▶ _What you need to do_: Every line of the entries below from the one containing "brown traffic cone: 0 -> 3" to the one containing "green glasses: 3 -> 5", both ends included, must be written out exactly. No other line belongs in the answer.

── Information supplied

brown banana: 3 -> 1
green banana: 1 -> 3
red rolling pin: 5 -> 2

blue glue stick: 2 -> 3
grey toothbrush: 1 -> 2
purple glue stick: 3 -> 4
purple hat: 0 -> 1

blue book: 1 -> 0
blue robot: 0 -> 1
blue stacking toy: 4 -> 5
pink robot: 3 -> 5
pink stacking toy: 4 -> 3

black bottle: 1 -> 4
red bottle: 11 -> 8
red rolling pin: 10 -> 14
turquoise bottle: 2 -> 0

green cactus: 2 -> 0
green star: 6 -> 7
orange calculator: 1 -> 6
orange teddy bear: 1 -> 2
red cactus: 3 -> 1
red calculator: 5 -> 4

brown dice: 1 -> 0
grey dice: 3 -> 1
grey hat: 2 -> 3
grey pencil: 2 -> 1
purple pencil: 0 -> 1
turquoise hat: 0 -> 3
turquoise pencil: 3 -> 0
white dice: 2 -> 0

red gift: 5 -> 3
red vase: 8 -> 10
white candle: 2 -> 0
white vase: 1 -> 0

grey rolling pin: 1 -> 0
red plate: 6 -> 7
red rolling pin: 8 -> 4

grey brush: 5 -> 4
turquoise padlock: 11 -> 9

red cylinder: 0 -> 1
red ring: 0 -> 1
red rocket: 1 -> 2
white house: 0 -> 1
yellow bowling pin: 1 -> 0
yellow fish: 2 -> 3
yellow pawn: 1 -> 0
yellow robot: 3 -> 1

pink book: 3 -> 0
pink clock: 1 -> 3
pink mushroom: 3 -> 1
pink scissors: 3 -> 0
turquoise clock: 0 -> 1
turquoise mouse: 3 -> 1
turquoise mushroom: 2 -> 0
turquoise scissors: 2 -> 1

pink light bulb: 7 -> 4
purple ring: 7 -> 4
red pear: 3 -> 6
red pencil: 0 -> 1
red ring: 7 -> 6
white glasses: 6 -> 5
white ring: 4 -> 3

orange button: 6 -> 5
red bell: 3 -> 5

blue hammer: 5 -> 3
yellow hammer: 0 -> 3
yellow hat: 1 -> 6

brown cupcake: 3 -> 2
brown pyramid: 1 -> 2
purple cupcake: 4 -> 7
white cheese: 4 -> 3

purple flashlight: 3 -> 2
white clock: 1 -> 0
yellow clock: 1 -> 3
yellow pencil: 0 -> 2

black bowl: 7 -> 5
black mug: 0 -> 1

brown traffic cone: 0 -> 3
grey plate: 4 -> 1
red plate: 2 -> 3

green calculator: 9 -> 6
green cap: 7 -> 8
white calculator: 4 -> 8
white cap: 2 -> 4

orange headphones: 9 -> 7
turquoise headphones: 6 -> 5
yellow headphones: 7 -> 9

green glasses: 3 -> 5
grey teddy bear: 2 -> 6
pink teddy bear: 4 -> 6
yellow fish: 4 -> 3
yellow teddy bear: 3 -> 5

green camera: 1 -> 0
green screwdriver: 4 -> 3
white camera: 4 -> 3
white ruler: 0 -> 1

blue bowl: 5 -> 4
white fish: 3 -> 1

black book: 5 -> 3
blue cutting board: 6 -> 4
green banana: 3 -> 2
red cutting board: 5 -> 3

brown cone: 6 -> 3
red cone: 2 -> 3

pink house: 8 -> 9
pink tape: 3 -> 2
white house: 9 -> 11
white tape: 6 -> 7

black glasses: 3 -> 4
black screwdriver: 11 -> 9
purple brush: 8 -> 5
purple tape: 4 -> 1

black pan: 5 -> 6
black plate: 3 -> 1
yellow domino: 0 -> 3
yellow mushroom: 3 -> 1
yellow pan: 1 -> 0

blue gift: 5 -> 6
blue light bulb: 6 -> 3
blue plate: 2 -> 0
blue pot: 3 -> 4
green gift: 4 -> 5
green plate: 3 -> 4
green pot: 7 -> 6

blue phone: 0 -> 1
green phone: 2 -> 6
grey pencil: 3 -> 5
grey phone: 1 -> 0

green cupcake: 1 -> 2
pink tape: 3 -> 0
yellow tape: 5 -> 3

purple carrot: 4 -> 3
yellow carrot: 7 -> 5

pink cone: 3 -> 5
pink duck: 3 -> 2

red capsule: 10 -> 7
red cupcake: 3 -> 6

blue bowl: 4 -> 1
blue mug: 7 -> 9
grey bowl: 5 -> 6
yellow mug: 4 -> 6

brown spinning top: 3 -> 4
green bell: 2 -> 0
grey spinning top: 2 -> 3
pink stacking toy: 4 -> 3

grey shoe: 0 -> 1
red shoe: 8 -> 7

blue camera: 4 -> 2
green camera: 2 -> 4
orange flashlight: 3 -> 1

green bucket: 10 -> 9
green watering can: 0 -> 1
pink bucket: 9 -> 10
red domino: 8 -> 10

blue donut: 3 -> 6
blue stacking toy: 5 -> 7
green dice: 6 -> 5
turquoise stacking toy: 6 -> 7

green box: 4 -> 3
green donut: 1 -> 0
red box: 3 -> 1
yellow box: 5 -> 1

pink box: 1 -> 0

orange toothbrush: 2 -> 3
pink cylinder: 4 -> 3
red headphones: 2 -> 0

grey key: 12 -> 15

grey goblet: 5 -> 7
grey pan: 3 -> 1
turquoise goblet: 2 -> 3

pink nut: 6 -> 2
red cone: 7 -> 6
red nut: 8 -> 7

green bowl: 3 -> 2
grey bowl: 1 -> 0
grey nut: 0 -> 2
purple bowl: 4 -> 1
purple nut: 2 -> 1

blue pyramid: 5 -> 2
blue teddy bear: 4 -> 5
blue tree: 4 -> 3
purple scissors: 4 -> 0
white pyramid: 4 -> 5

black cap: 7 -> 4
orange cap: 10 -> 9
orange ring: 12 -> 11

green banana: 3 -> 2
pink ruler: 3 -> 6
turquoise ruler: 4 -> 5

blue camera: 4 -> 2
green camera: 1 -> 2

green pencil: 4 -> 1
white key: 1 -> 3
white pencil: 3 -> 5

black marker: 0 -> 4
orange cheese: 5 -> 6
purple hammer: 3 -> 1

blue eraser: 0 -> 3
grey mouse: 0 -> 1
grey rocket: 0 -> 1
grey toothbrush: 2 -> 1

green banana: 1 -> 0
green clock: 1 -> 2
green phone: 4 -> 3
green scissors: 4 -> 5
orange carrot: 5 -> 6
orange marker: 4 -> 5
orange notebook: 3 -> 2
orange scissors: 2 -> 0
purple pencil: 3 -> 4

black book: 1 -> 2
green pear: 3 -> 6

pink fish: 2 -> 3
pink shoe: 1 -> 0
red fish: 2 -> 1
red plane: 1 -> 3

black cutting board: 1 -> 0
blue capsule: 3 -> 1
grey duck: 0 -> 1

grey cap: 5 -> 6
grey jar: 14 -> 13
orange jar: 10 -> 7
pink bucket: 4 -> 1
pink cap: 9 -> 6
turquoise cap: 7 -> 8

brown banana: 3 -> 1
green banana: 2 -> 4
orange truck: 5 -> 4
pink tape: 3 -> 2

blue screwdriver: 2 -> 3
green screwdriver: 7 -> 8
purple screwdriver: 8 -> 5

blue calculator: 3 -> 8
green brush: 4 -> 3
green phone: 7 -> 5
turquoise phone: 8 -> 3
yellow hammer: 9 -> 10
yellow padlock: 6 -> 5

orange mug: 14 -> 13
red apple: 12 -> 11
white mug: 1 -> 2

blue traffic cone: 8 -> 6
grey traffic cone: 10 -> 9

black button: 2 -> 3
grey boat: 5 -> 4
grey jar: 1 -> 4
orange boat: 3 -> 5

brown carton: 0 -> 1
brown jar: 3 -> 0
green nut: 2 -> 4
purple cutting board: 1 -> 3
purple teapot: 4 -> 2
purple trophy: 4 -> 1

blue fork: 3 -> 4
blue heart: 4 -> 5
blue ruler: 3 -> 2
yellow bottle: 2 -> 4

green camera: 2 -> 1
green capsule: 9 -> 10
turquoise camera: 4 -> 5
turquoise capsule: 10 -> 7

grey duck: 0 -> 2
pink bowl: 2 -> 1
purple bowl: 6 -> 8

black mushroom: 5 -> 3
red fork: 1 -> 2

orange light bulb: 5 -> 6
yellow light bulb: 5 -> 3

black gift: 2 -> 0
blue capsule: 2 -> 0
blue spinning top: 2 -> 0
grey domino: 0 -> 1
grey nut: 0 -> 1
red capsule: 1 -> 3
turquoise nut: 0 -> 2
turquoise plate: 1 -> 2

────

▶ _Answer for this exercise_:
brown traffic cone: 0 -> 3
grey plate: 4 -> 1
red plate: 2 -> 3

green calculator: 9 -> 6
green cap: 7 -> 8
white calculator: 4 -> 8
white cap: 2 -> 4

orange headphones: 9 -> 7
turquoise headphones: 6 -> 5
yellow headphones: 7 -> 9

green glasses: 3 -> 5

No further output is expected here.